[RECORDS SHOWN Boundary: Start]
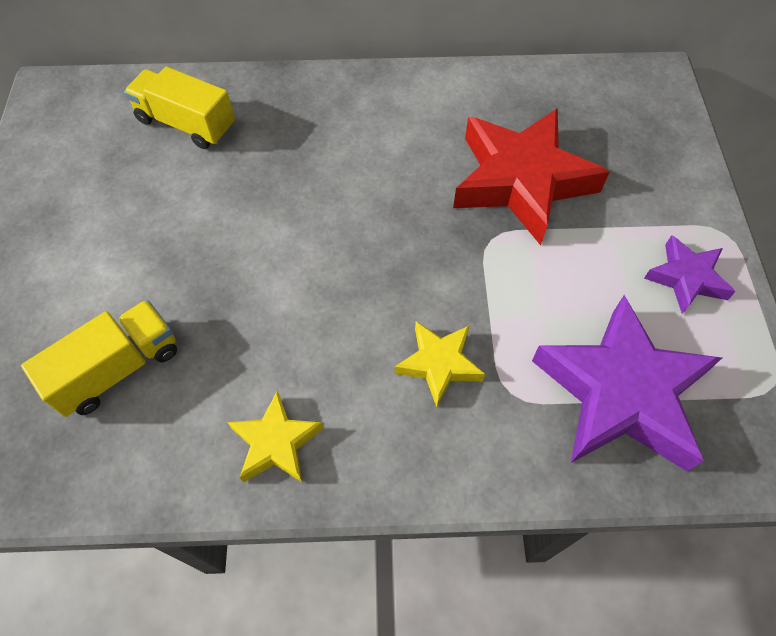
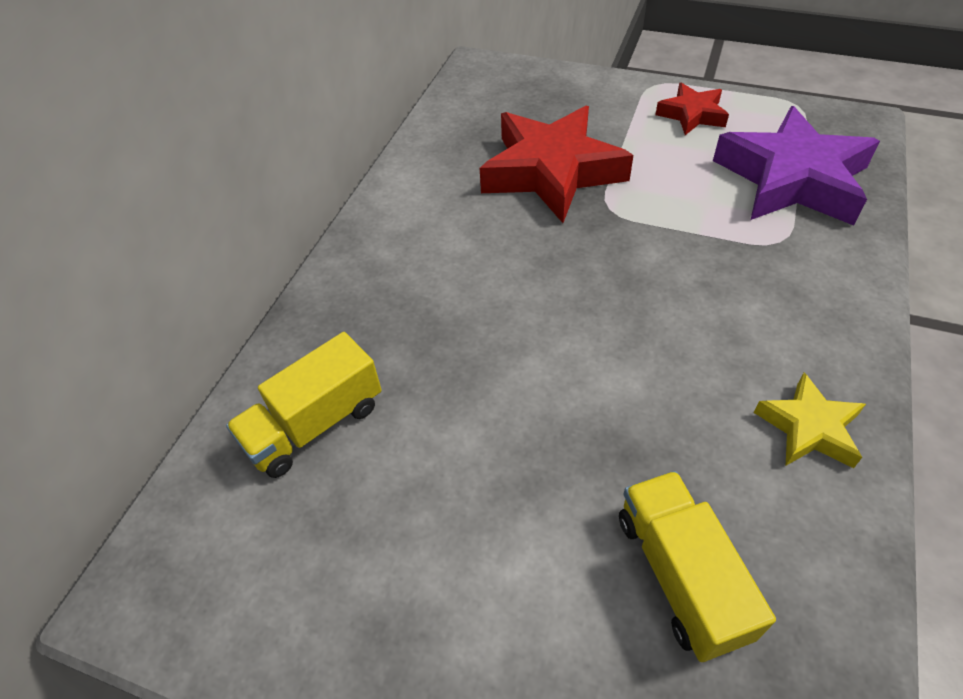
camera: 65 degrees left, 10 degrees down
(439, 364) = (740, 279): yellow star -> none
(686, 278) = (692, 114): purple star -> red star

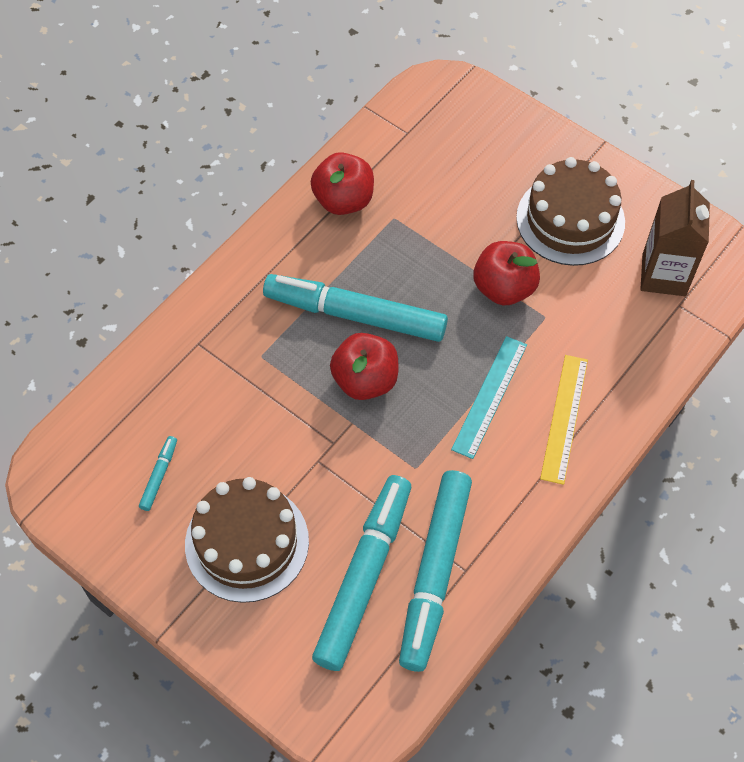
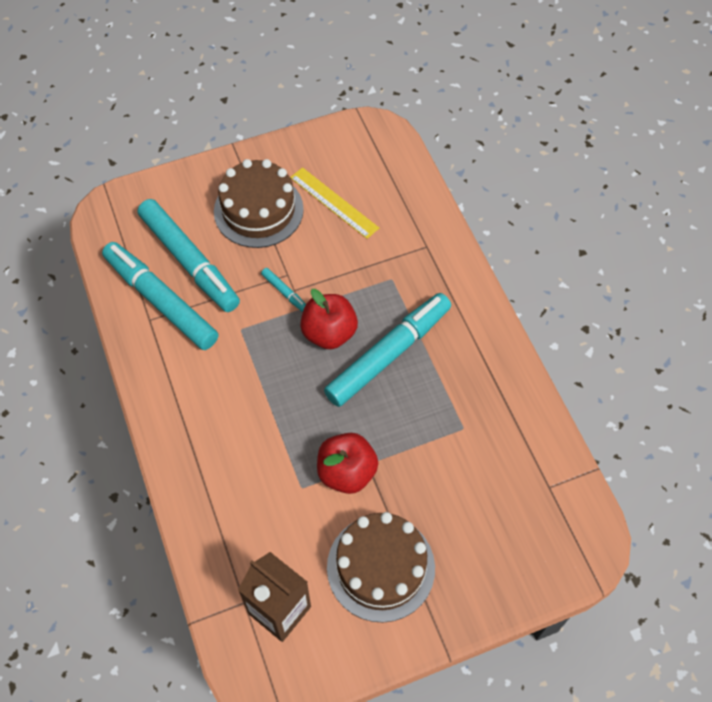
camera: 120 degrees right, 0 degrees up
(159, 475) = (338, 184): turquoise marker -> turquoise marker (284, 292)
(343, 200) = (502, 400): red apple -> none
(490, 396) = (261, 407): turquoise ruler -> none
(564, 418) = (209, 447): yellow ruler -> yellow ruler (334, 202)

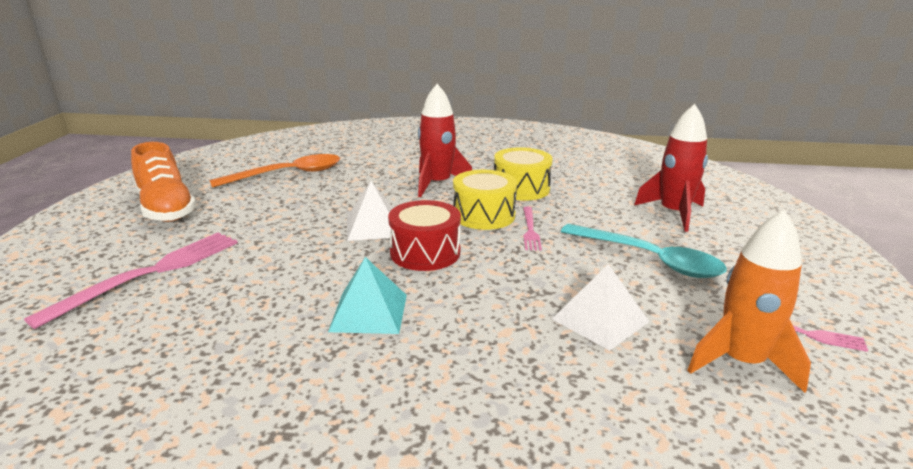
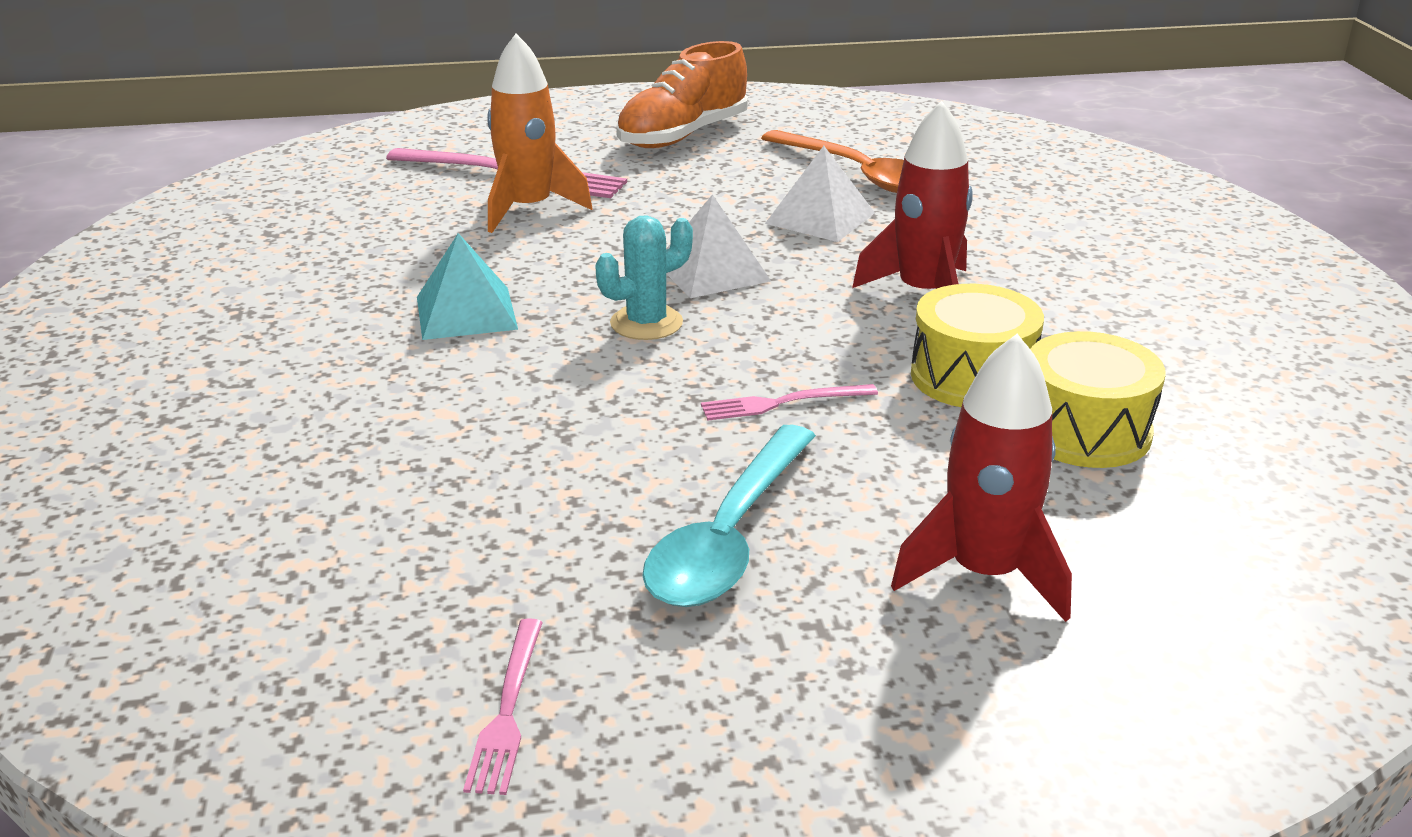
camera: 75 degrees right, 5 degrees up
(425, 253) = (646, 323): red drum -> turquoise cactus
(484, 215) = (815, 353): yellow drum -> yellow drum (1084, 431)
(600, 320) = (495, 488): white pyramid -> white pyramid (820, 218)
(741, 362) = (404, 626): orange rocket -> orange rocket (528, 209)

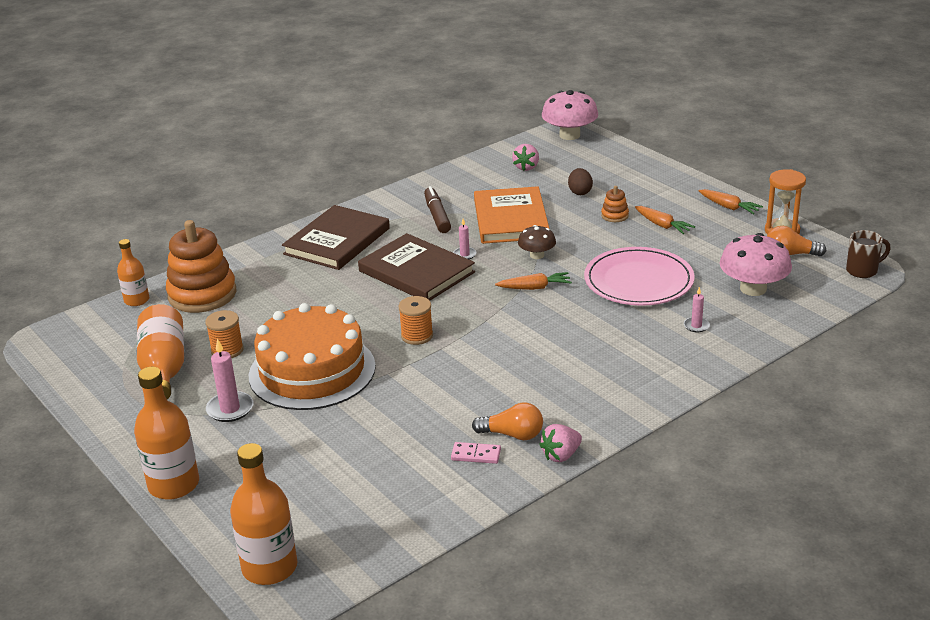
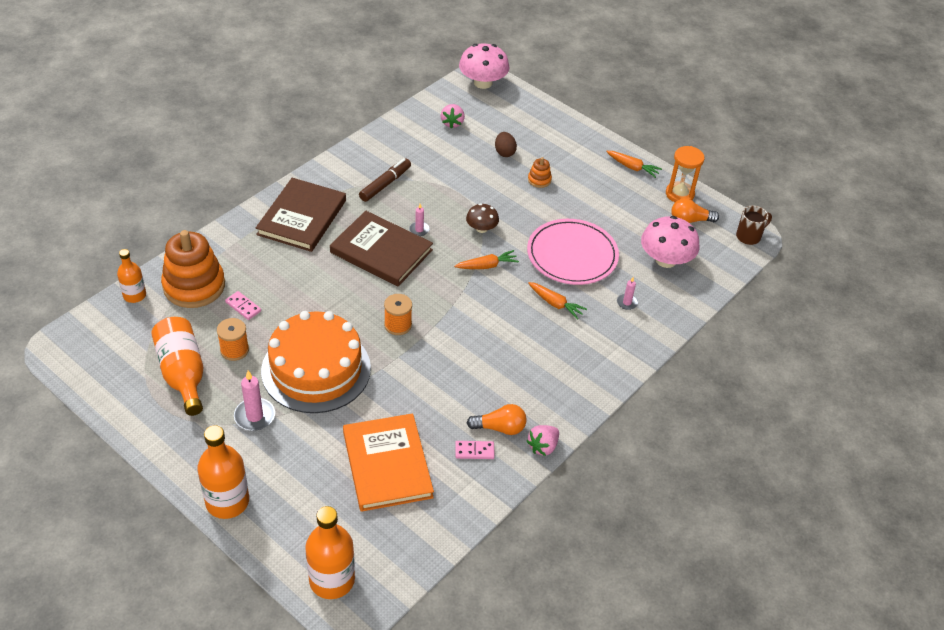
camera: 15 degrees left, 15 degrees up
(249, 314) = (243, 307): none -> pink domino
(437, 216) = (385, 184): brown marker -> brown marker turned 60 degrees clockwise
(511, 219) = (451, 186): orange book -> orange book (387, 464)
(662, 225) = (581, 190): orange carrot -> orange carrot (555, 304)

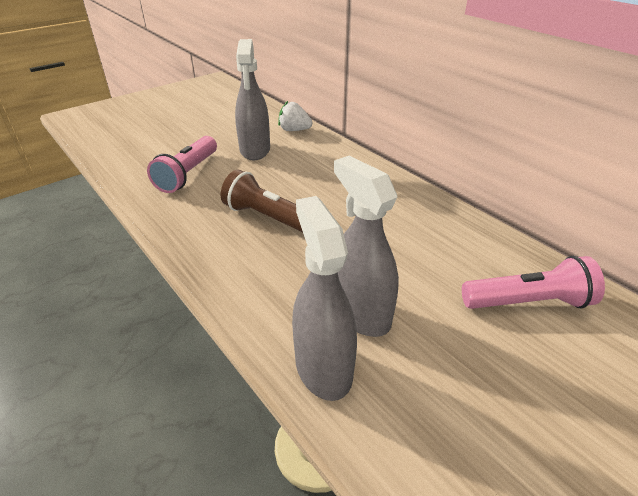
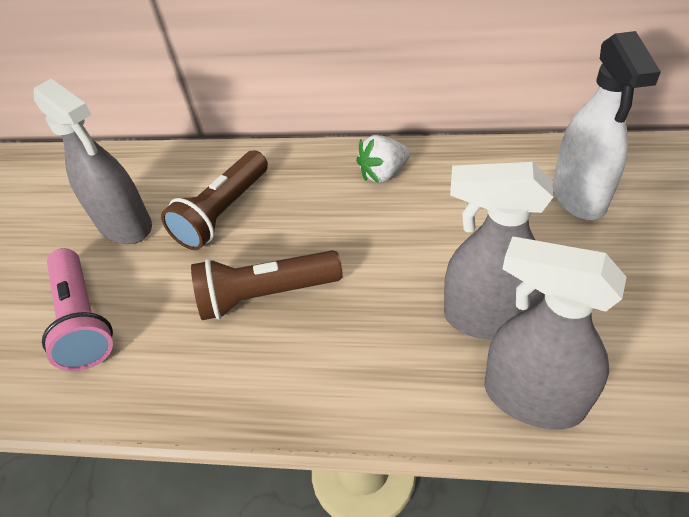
camera: 40 degrees left, 10 degrees up
(294, 130) = (136, 167): white strawberry -> white strawberry (383, 174)
(303, 172) = (223, 212): none -> brown flashlight
(528, 302) = (579, 196): pink flashlight -> white spray bottle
[RECORDS SHOWN Boundary: End]
Give exactly the lines above that run from the line with "camera: 120 degrees right, 0 degrees up" to the line with "camera: 40 degrees left, 10 degrees up", both included, leaving every picture out.

*RESPONSE TO THE TASK*:
camera: 120 degrees right, 0 degrees up
(159, 475) = (338, 184): turquoise marker -> turquoise marker (284, 292)
(343, 200) = (502, 400): red apple -> none
(490, 396) = (261, 407): turquoise ruler -> none
(564, 418) = (209, 447): yellow ruler -> yellow ruler (334, 202)

camera: 75 degrees right, 5 degrees up
(425, 253) = (646, 323): red drum -> turquoise cactus
(484, 215) = (815, 353): yellow drum -> yellow drum (1084, 431)
(600, 320) = (495, 488): white pyramid -> white pyramid (820, 218)
(741, 362) = (404, 626): orange rocket -> orange rocket (528, 209)

camera: 15 degrees left, 15 degrees up
(249, 314) = (243, 307): none -> pink domino
(437, 216) = (385, 184): brown marker -> brown marker turned 60 degrees clockwise
(511, 219) = (451, 186): orange book -> orange book (387, 464)
(662, 225) = (581, 190): orange carrot -> orange carrot (555, 304)

camera: 40 degrees left, 10 degrees up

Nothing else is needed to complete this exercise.